[Record extracts — start]

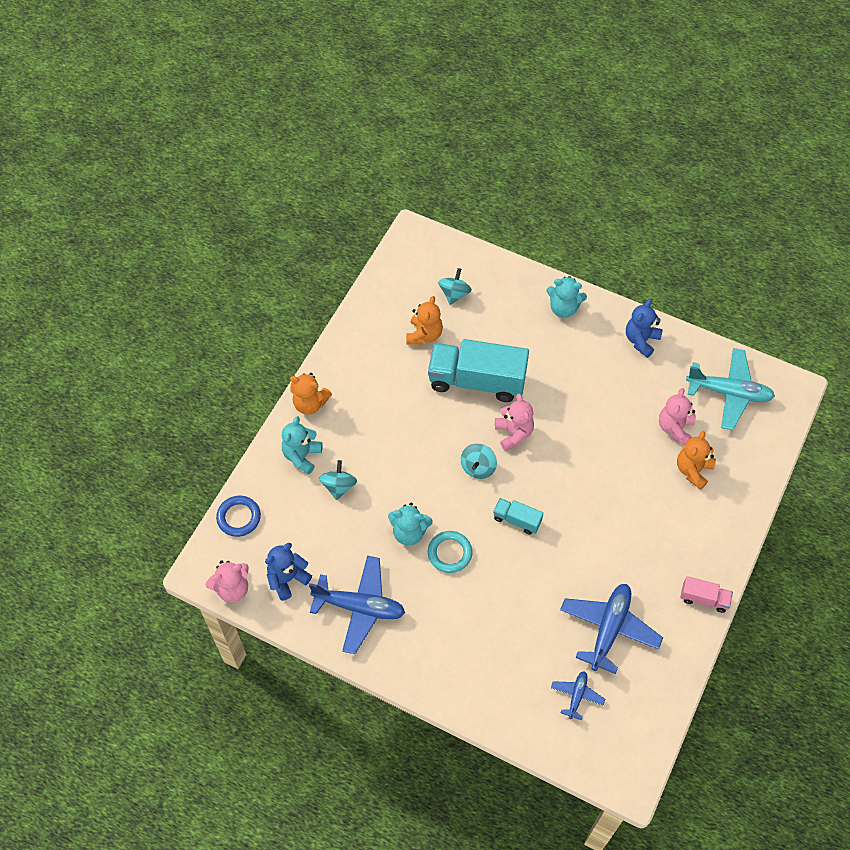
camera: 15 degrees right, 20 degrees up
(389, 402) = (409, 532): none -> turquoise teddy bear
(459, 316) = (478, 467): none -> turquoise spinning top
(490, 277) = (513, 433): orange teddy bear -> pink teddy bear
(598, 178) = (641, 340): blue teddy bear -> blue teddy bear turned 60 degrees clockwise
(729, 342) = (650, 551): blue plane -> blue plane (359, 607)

[Record extracts — finish]
[Record extracts — start]

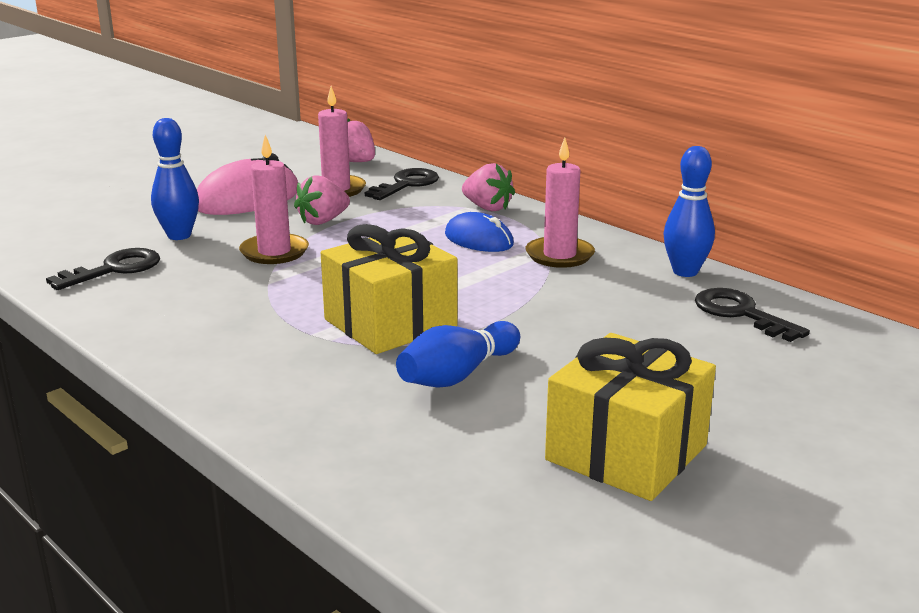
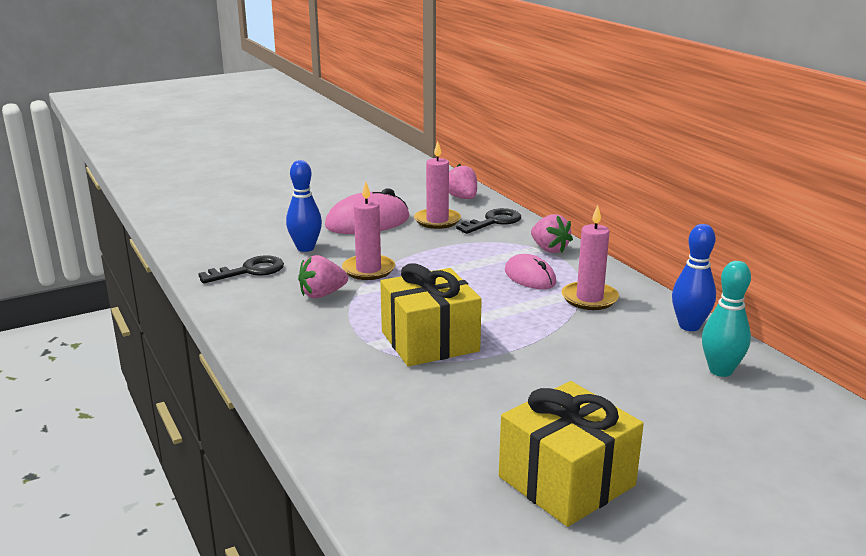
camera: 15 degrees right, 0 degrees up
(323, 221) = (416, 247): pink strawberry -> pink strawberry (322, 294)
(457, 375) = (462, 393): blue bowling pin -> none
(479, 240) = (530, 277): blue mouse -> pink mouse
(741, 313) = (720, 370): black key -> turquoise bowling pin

[Record extracts — finish]
[Record extracts — start]

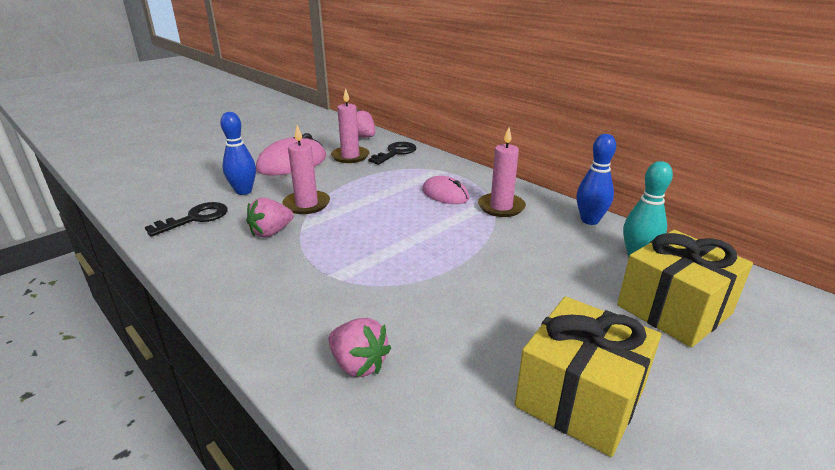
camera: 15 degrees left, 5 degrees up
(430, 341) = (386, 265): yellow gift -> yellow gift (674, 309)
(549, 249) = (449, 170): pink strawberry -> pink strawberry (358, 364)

[Record extracts — finish]

▸ **What you will do**
Would you retype exactly the lines above, from the line with "camera: 15 degrees right, 20 degrees up" to the line with "(729, 342) = (650, 551): blue", with both end lines kept and nothing more?

▸ **Task answer**
camera: 15 degrees right, 20 degrees up
(389, 402) = (409, 532): none -> turquoise teddy bear
(459, 316) = (478, 467): none -> turquoise spinning top
(490, 277) = (513, 433): orange teddy bear -> pink teddy bear
(598, 178) = (641, 340): blue teddy bear -> blue teddy bear turned 60 degrees clockwise
(729, 342) = (650, 551): blue plane -> blue plane (359, 607)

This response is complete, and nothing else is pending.